THE PROBLEM: Give back every record verbatim, but not the pictures.

EXERCISE MATERIAL:
<<<<

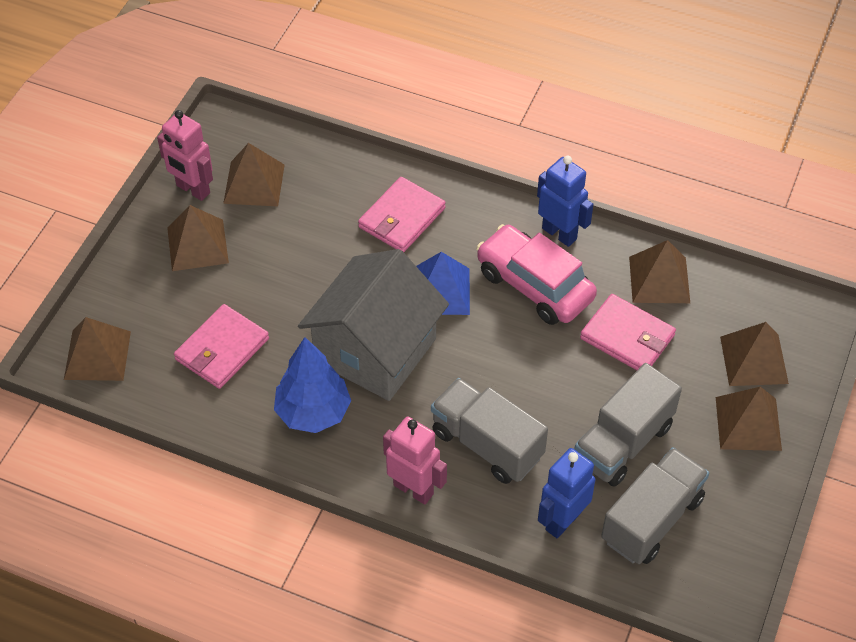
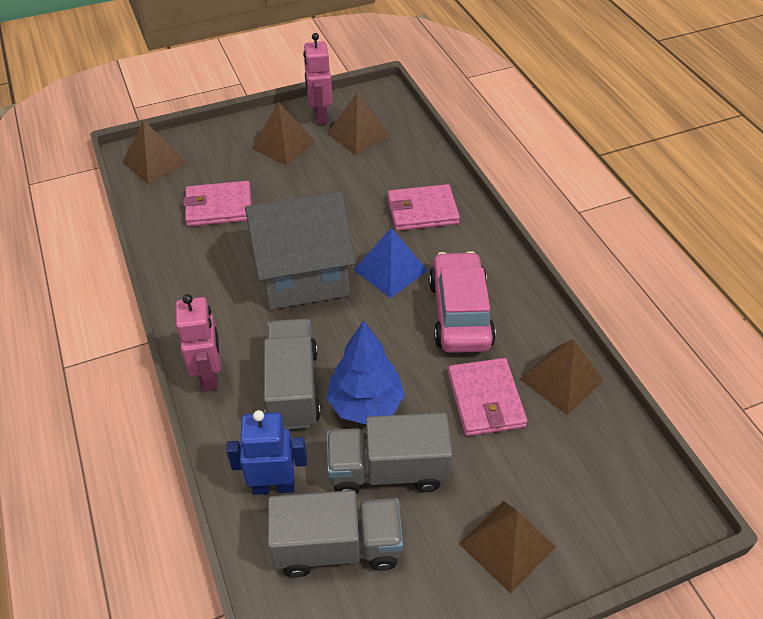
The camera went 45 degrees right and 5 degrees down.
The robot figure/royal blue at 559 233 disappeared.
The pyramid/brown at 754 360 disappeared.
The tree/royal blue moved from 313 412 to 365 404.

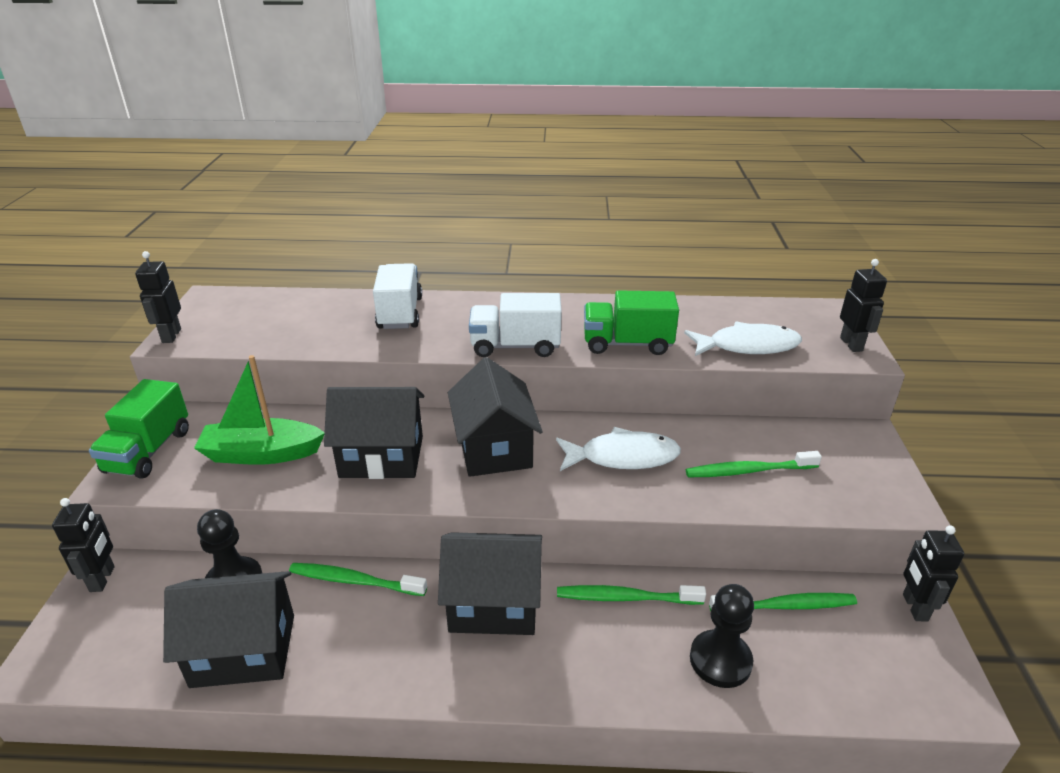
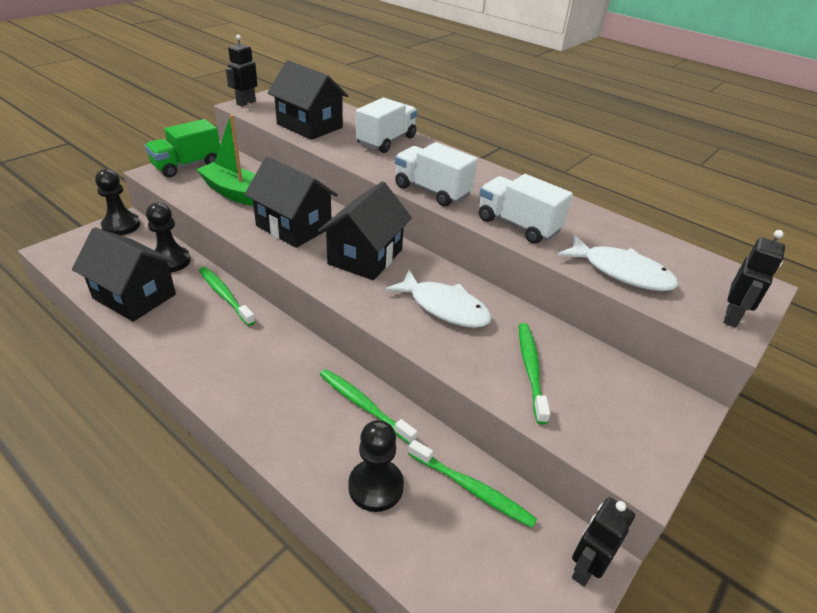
The camera went 35 degrees right and 5 degrees up.
The truck/leaf-green at 627 344 became the truck/snow-white at 518 225.
The toothbrush/leaf-green at 749 471 turned 60 degrees clockwise.
The robot figure/jet-black at 103 579 was replaced by the game pawn/jet-black at 121 225.
The house/jet-black moved from 494 604 to 309 126.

>>>>

TASK RESPONSE:
The camera went 45 degrees right and 5 degrees down.
The robot figure/royal blue at 559 233 disappeared.
The pyramid/brown at 754 360 disappeared.
The tree/royal blue moved from 313 412 to 365 404.

The camera went 35 degrees right and 5 degrees up.
The truck/leaf-green at 627 344 became the truck/snow-white at 518 225.
The toothbrush/leaf-green at 749 471 turned 60 degrees clockwise.
The robot figure/jet-black at 103 579 was replaced by the game pawn/jet-black at 121 225.
The house/jet-black moved from 494 604 to 309 126.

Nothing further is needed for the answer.